Object position data

────────────────────

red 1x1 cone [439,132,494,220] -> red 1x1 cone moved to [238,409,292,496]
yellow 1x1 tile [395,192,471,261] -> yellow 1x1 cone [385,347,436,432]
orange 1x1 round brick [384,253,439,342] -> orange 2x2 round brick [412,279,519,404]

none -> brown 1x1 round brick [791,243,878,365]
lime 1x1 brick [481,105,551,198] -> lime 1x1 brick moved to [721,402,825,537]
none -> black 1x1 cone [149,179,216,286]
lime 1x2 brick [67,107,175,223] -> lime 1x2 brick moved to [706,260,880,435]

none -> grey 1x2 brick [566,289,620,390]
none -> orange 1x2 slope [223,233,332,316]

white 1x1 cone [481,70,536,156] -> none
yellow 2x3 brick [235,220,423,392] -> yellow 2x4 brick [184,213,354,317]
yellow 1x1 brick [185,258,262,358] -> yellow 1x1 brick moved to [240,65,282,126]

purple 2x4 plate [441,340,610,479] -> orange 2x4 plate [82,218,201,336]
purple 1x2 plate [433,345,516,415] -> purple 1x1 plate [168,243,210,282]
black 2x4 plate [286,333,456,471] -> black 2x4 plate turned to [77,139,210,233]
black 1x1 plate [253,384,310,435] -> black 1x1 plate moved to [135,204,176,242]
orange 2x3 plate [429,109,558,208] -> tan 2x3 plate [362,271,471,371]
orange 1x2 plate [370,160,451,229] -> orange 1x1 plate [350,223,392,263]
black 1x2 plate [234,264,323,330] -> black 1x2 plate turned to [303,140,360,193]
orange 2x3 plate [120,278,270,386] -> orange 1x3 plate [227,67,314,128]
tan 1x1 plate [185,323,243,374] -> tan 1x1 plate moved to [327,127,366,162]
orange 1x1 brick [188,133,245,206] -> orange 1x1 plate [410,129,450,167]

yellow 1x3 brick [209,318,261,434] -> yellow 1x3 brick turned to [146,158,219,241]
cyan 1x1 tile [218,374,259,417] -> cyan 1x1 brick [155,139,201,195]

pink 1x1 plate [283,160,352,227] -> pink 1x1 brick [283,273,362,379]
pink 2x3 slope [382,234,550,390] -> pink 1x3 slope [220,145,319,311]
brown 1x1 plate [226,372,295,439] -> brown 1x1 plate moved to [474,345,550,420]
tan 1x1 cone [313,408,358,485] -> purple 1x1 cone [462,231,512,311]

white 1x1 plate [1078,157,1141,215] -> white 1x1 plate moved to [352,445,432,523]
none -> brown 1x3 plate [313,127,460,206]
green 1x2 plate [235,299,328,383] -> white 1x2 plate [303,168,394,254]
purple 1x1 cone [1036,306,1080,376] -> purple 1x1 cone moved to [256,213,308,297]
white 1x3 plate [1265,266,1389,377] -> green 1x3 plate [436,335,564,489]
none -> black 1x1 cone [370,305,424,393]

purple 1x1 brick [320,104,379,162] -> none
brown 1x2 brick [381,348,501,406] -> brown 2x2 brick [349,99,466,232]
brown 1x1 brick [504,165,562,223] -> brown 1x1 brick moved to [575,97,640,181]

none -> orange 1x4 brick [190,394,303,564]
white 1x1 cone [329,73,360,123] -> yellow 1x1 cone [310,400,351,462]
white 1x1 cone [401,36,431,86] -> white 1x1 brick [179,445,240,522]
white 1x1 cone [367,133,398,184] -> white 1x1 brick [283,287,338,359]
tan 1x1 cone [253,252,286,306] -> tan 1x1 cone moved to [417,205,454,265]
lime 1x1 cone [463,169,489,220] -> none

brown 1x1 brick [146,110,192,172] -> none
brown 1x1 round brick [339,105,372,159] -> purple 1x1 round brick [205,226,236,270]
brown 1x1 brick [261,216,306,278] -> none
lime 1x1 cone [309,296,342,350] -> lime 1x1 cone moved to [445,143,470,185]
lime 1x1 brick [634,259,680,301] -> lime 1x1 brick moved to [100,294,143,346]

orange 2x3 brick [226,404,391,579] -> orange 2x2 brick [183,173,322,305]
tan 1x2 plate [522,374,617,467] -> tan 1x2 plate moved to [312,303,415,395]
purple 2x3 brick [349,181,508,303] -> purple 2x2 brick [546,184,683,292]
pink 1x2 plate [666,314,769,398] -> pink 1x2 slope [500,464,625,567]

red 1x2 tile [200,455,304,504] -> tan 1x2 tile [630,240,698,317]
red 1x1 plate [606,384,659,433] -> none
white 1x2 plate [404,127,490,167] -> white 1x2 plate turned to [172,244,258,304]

────────────────────

= Job item =
Give back the records word for word. Start at the first line, end at the line containing "none -> brown 1x1", and include both.

= Answer section =
red 1x1 cone [439,132,494,220] -> red 1x1 cone moved to [238,409,292,496]
yellow 1x1 tile [395,192,471,261] -> yellow 1x1 cone [385,347,436,432]
orange 1x1 round brick [384,253,439,342] -> orange 2x2 round brick [412,279,519,404]

none -> brown 1x1 round brick [791,243,878,365]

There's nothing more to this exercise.